━━━ Input for this task
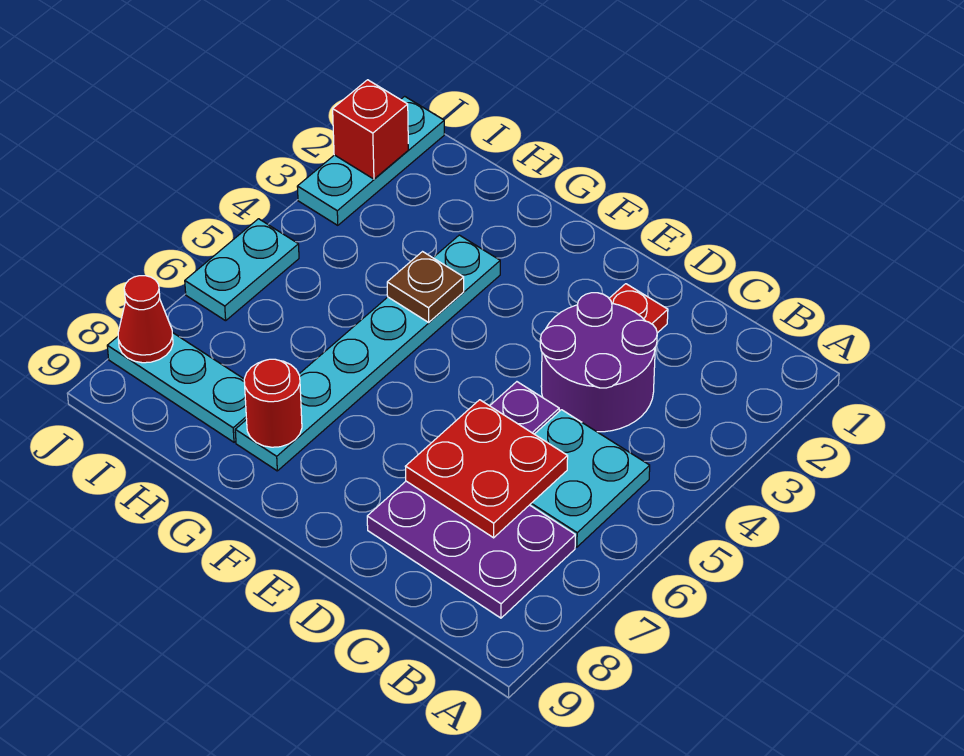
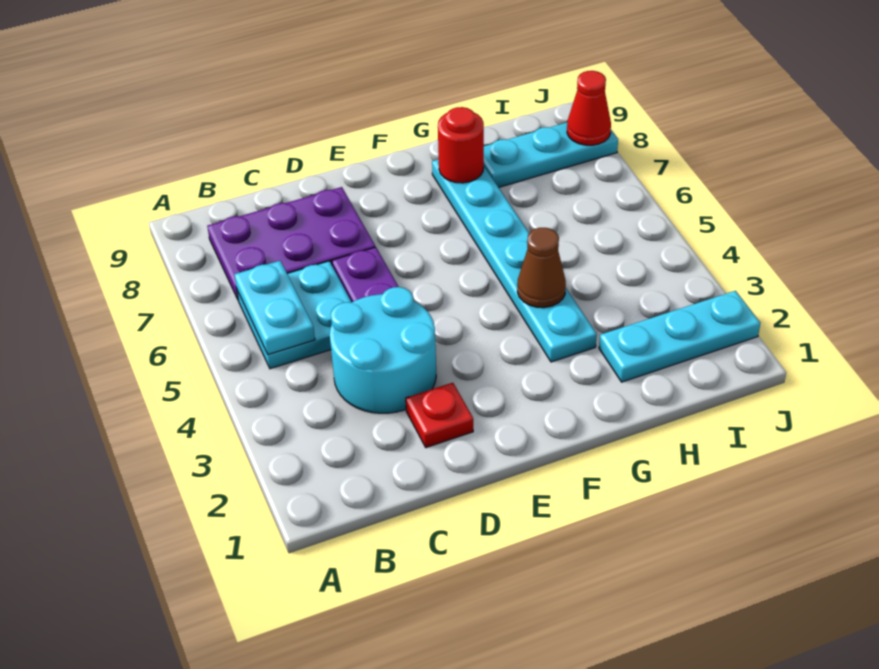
purple round brick C3:D4 level 1 -> cyan round brick C3:D4 level 1
red plate C6:D7 level 2 -> none
brown plate G4 level 2 -> brown cone G4 level 2
cyan plate J1:J3 level 1 -> cyan plate H2:J2 level 1
red brick J2 level 2 -> none
cyan plate J5:J6 level 1 -> cyan plate B5:B6 level 2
━━━━━━
Work instructions: The answer is every line in the data where the word "none" appears.

Response area:
red plate C6:D7 level 2 -> none
red brick J2 level 2 -> none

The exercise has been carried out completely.